▶ [WORK INSTRUCTION]: From the entries below, return only the lines starting at the one that contains "yellow cube: 5 -> 4" and ending at the one that contains "brown bell: 4 -> 1", exactly as they stand.

▶ [GIVEN ENTRIES]:

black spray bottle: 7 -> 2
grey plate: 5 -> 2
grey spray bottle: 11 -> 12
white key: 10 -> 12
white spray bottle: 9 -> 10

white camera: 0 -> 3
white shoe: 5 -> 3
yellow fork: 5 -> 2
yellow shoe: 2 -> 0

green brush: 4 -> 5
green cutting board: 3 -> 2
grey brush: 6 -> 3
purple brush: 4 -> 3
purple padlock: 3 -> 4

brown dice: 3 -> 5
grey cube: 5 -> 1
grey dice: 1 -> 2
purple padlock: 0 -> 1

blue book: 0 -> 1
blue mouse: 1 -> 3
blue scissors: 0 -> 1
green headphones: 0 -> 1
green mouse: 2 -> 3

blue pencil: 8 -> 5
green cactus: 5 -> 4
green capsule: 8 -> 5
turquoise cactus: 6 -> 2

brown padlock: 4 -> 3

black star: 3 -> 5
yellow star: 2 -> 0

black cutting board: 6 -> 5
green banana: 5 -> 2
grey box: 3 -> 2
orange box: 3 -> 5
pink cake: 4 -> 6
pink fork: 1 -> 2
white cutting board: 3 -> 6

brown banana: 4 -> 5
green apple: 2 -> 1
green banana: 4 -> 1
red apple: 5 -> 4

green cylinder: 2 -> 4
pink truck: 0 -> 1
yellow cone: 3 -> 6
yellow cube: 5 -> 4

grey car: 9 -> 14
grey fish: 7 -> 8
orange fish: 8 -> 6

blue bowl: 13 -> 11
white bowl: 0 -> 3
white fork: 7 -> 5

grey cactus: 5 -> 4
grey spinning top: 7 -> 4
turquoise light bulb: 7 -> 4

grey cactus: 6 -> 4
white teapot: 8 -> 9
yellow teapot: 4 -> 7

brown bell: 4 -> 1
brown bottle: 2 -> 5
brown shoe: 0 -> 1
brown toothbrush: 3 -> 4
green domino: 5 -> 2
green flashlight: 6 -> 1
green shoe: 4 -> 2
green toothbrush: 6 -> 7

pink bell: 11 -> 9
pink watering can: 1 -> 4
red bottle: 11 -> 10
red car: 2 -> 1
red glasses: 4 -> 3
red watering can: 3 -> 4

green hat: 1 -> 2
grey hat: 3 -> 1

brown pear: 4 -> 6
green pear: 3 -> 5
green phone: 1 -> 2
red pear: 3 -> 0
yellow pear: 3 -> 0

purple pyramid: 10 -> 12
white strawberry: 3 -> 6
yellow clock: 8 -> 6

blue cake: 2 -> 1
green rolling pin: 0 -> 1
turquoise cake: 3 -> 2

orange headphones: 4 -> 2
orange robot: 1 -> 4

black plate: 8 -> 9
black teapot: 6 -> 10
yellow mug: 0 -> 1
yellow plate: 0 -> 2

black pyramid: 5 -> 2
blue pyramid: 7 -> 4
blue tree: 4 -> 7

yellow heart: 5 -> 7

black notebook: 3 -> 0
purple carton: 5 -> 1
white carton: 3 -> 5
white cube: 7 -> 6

▶ [OUTPUT OF THE EXERCISE]:
yellow cube: 5 -> 4

grey car: 9 -> 14
grey fish: 7 -> 8
orange fish: 8 -> 6

blue bowl: 13 -> 11
white bowl: 0 -> 3
white fork: 7 -> 5

grey cactus: 5 -> 4
grey spinning top: 7 -> 4
turquoise light bulb: 7 -> 4

grey cactus: 6 -> 4
white teapot: 8 -> 9
yellow teapot: 4 -> 7

brown bell: 4 -> 1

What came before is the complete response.